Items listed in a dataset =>
========================
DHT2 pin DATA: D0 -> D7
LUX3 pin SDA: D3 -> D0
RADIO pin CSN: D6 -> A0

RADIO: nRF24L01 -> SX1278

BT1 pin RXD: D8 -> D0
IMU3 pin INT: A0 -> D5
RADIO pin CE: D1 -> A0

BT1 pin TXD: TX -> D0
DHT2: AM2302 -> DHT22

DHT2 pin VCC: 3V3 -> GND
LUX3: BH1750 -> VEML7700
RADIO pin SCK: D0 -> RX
========================
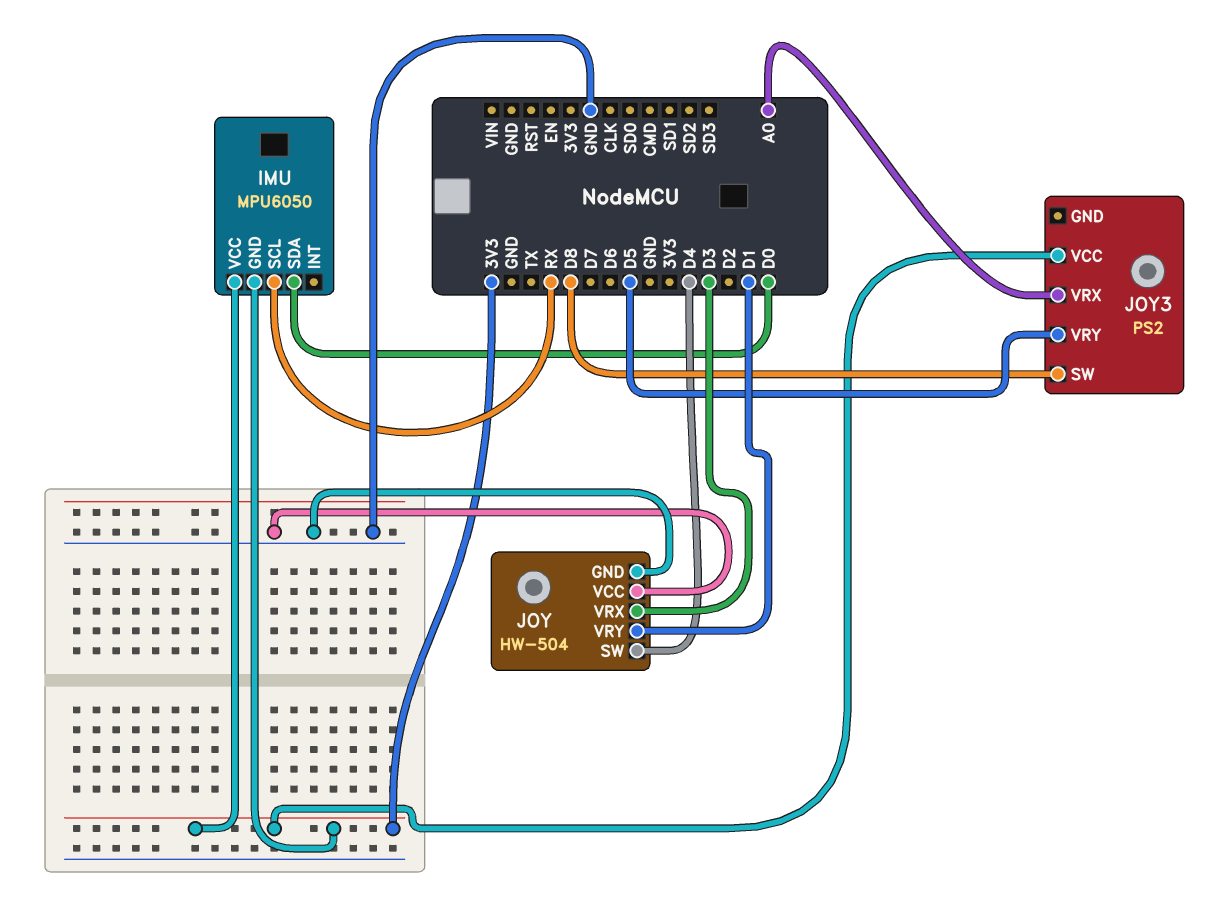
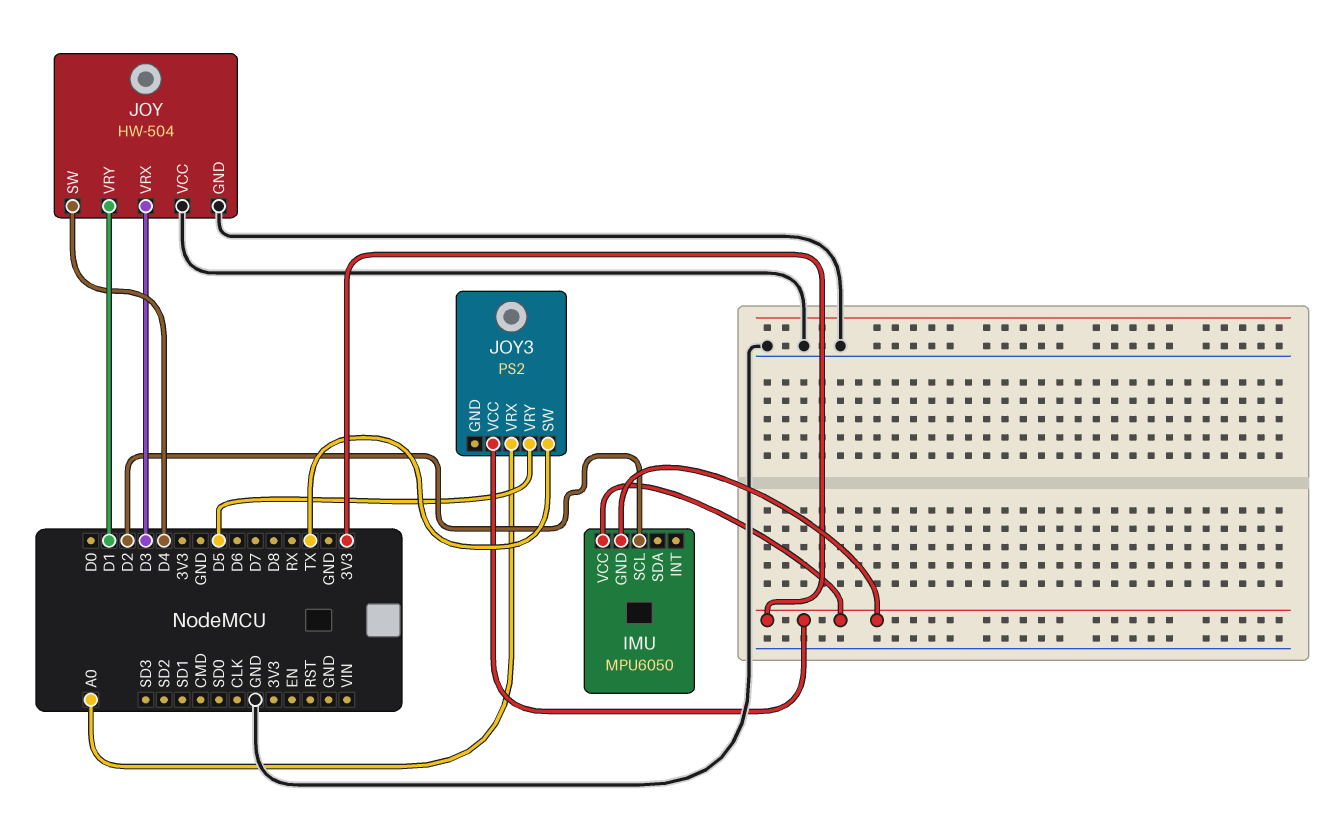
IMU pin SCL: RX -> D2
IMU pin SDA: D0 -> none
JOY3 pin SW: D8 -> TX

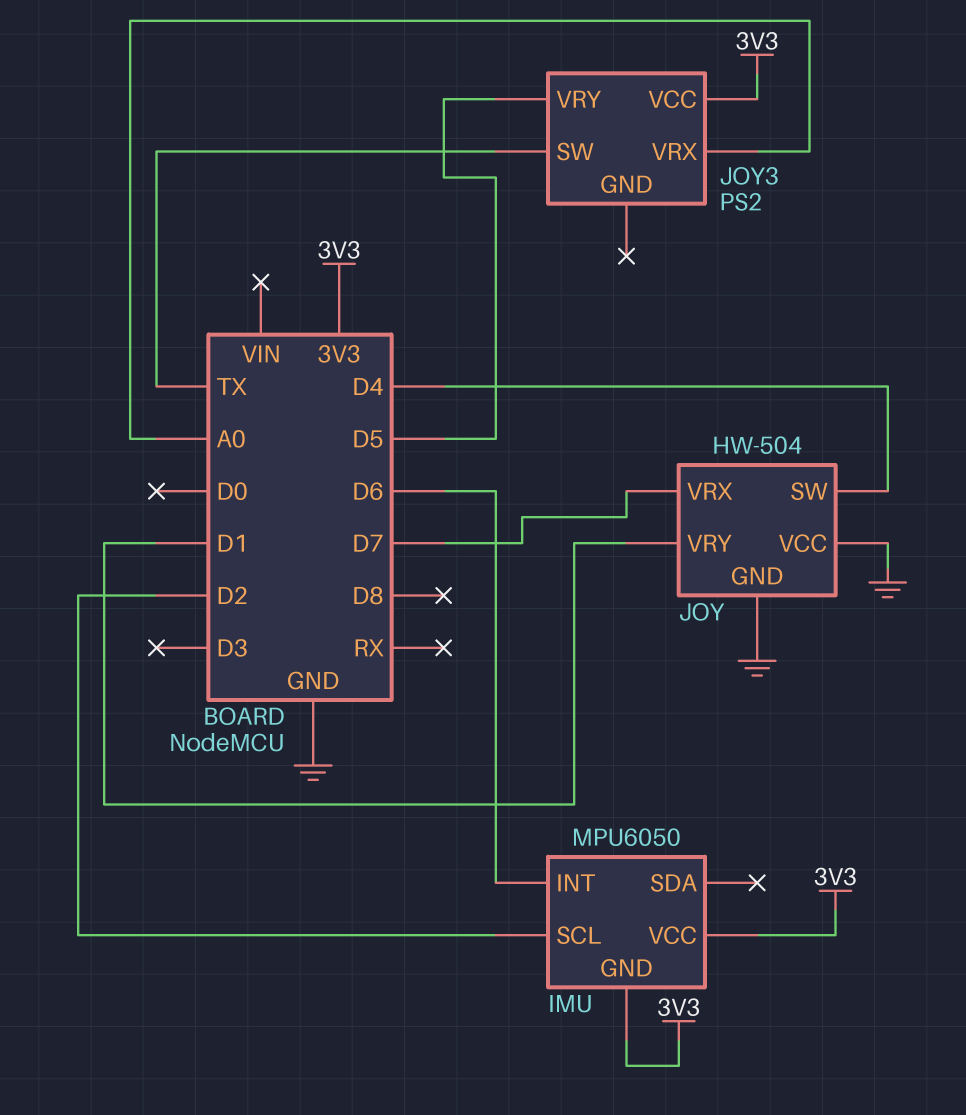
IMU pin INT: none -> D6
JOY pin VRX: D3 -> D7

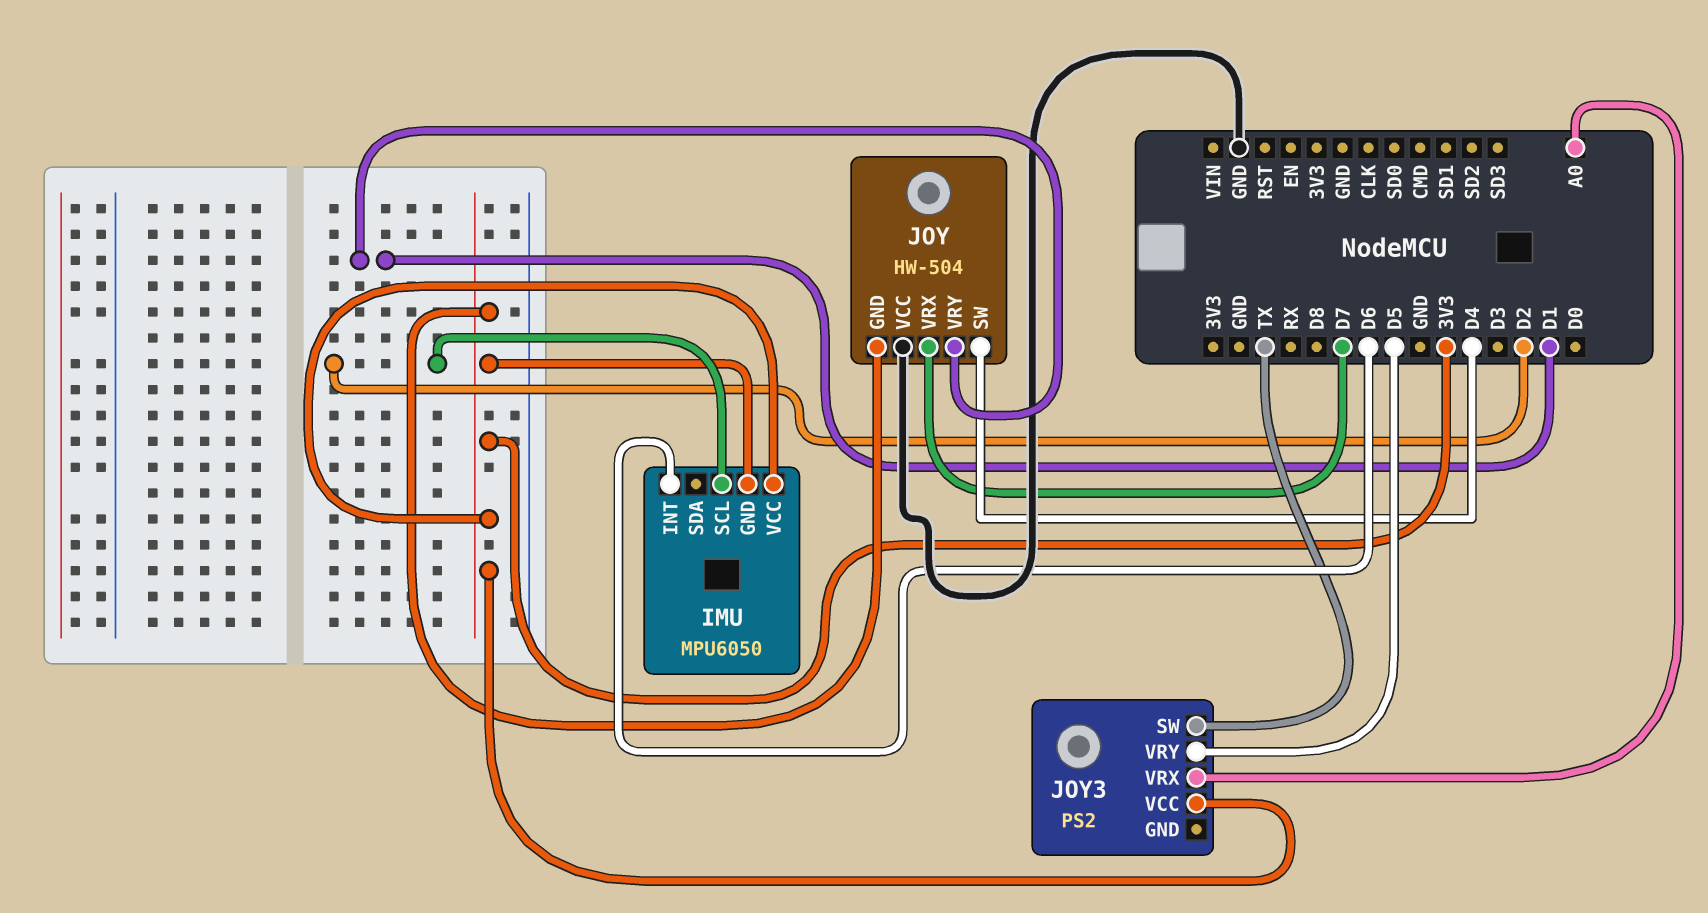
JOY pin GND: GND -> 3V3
========================
Exercise directions => Look above for the line holding "DHT2 pin DATA: D0 -> D7", then set down exactly that line and every line after it up to and including the line holding "RADIO pin SCK: D0 -> RX", with nothing else.

Exercise solution =>
DHT2 pin DATA: D0 -> D7
LUX3 pin SDA: D3 -> D0
RADIO pin CSN: D6 -> A0

RADIO: nRF24L01 -> SX1278

BT1 pin RXD: D8 -> D0
IMU3 pin INT: A0 -> D5
RADIO pin CE: D1 -> A0

BT1 pin TXD: TX -> D0
DHT2: AM2302 -> DHT22

DHT2 pin VCC: 3V3 -> GND
LUX3: BH1750 -> VEML7700
RADIO pin SCK: D0 -> RX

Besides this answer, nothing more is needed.